(Before-and-after object listings)

────────────────────

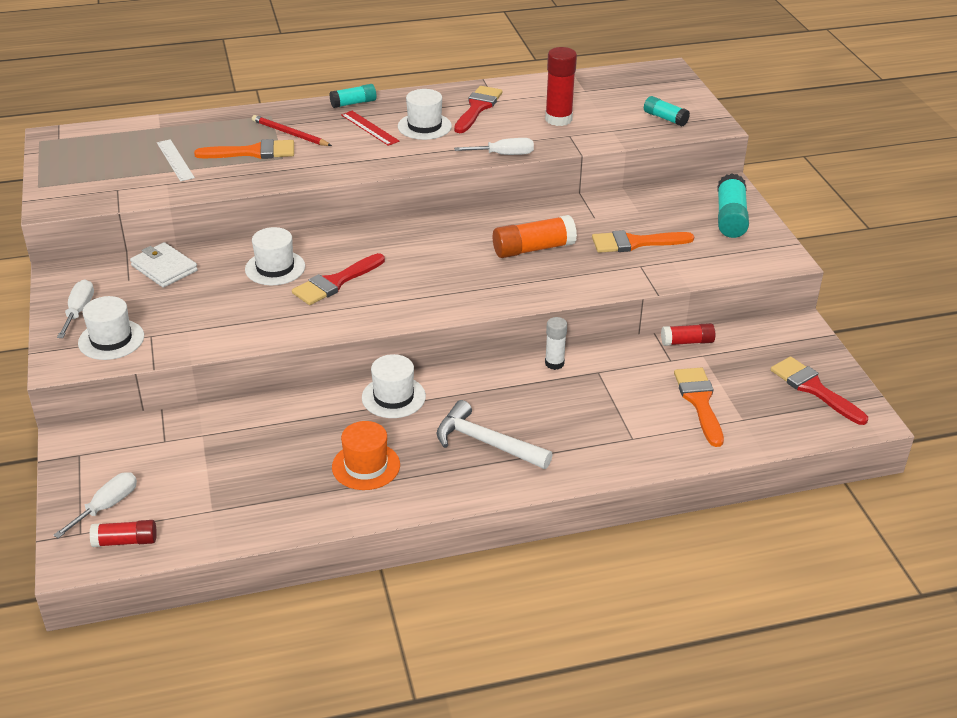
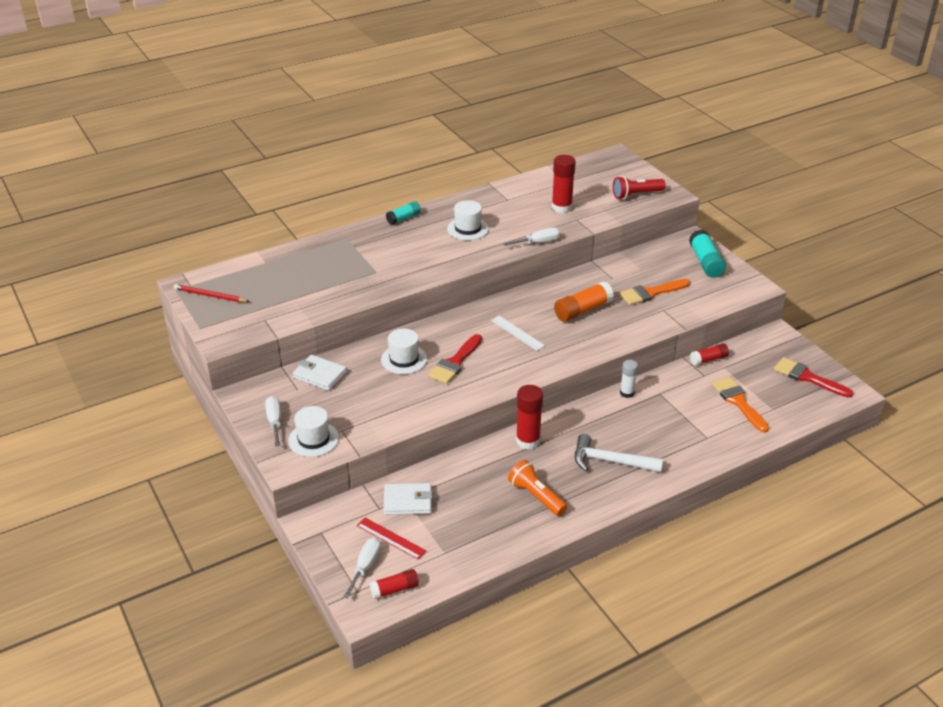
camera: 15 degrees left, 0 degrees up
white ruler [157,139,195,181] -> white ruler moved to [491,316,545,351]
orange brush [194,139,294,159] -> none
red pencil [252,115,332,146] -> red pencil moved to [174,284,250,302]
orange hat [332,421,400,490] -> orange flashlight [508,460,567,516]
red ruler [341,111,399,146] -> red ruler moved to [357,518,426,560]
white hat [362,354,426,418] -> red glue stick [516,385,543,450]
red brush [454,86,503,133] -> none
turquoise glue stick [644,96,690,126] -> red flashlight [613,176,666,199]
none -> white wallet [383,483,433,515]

────────────────────

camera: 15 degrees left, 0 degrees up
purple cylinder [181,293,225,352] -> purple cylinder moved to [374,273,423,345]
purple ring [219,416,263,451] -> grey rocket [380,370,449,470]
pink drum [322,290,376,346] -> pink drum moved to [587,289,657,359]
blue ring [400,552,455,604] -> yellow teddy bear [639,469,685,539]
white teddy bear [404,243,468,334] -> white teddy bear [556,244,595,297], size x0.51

────────────────────

• _THE PROBLEM_
The word "ring" appears in some of the lines above. Copy those lines.

• _ANSWER TO THE PROBLEM_
purple ring [219,416,263,451] -> grey rocket [380,370,449,470]
blue ring [400,552,455,604] -> yellow teddy bear [639,469,685,539]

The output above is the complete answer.